What to produce: All of the entries must be reproduced exactly, with no images carried over.

===== Material provided

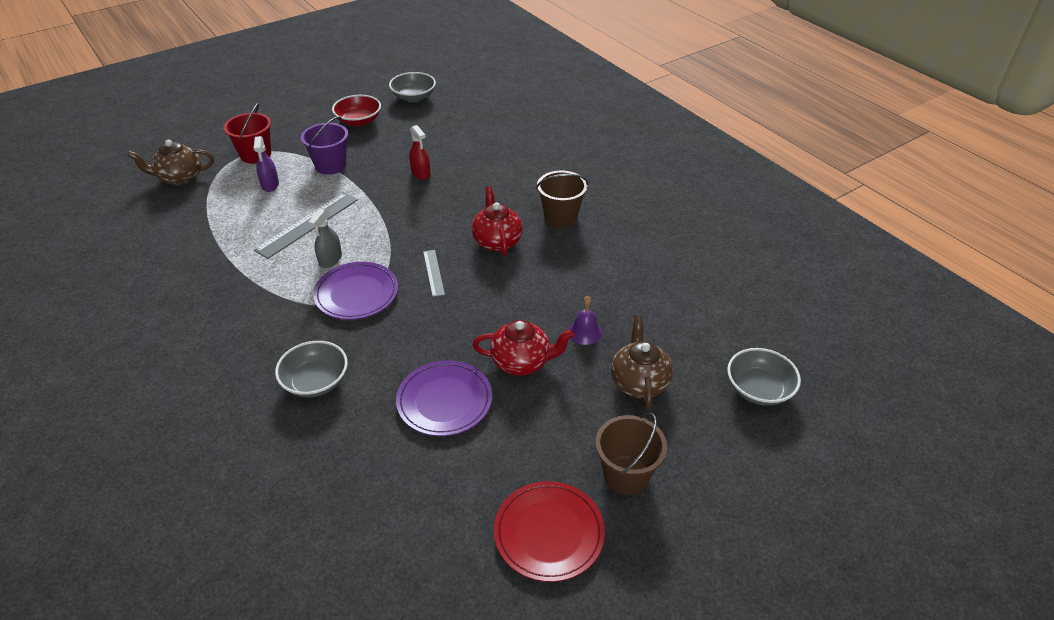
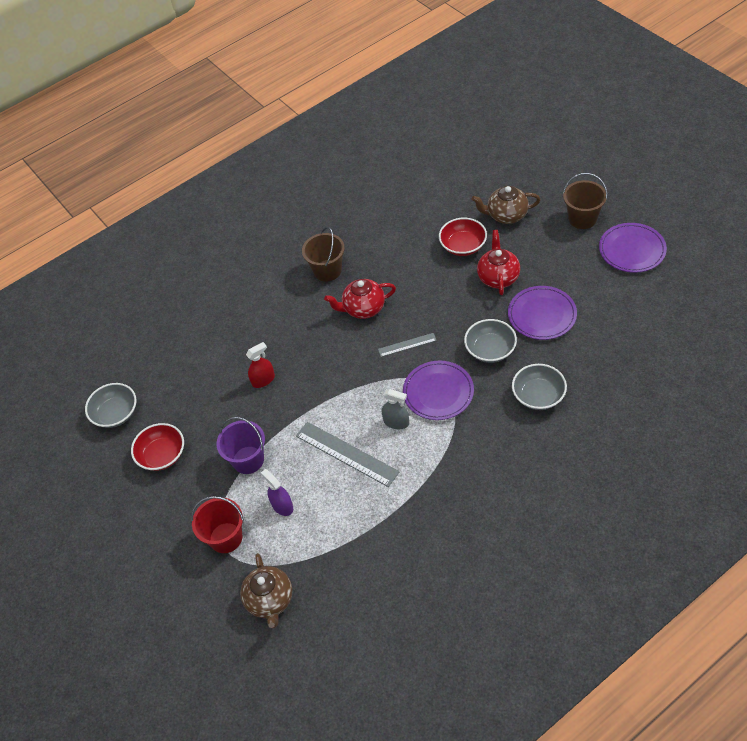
camera: 85 degrees left, 10 degrees up
(270, 185) = (282, 506): purple spray bottle -> purple spray bottle turned 120 degrees counterclockwise
(549, 533) = (632, 250): red plate -> purple plate
(585, 332) = (463, 246): purple bell -> red bowl
(758, 389) = (502, 160): grey bowl -> grey bowl (490, 349)

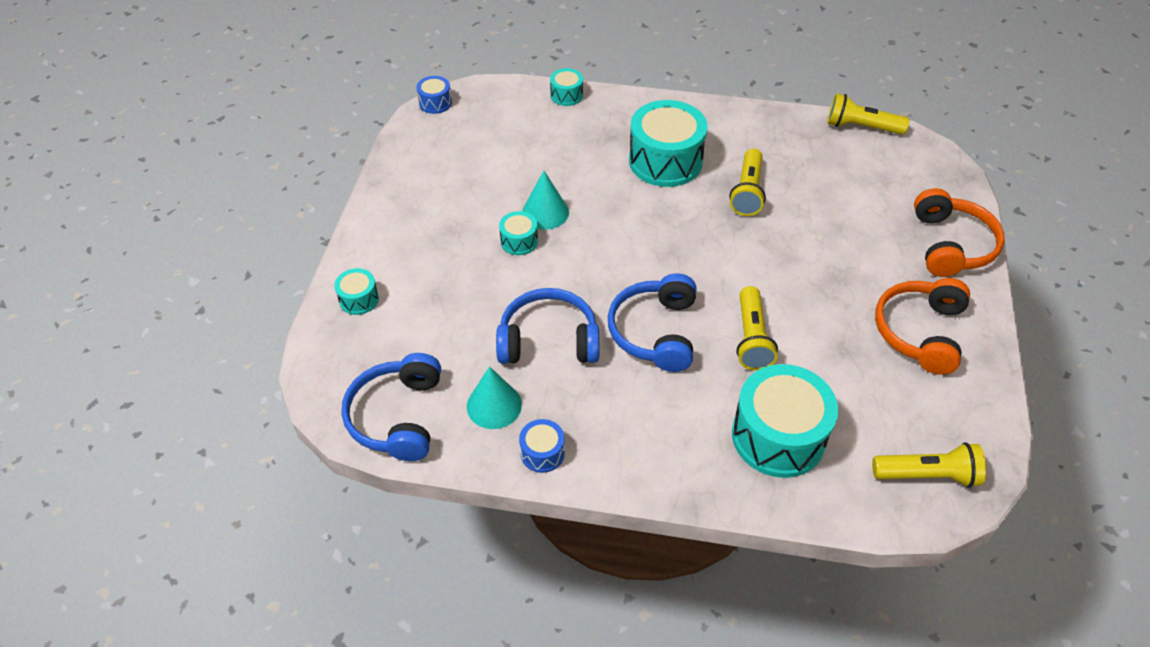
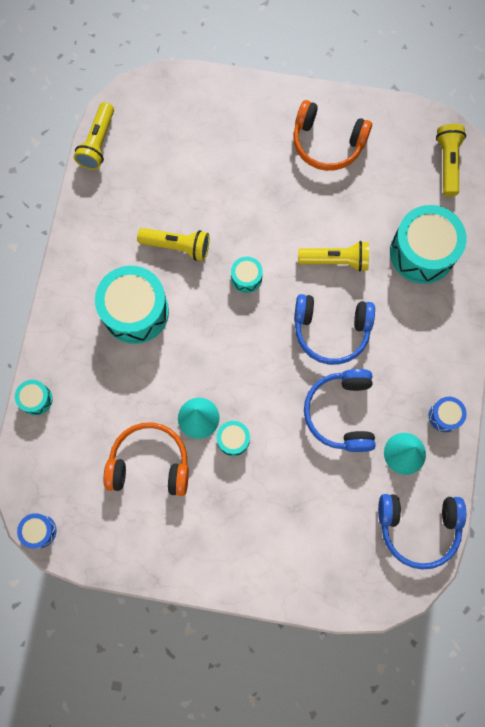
camera: 90 degrees left, 25 degrees up
(359, 299) = (300, 575): turquoise drum -> turquoise drum (246, 278)
(951, 245) = (240, 103): orange headphones -> orange headphones (150, 463)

==========

Reply:
camera: 85 degrees left, 10 degrees up
(270, 185) = (282, 506): purple spray bottle -> purple spray bottle turned 120 degrees counterclockwise
(549, 533) = (632, 250): red plate -> purple plate
(585, 332) = (463, 246): purple bell -> red bowl
(758, 389) = (502, 160): grey bowl -> grey bowl (490, 349)

camera: 90 degrees left, 25 degrees up
(359, 299) = (300, 575): turquoise drum -> turquoise drum (246, 278)
(951, 245) = (240, 103): orange headphones -> orange headphones (150, 463)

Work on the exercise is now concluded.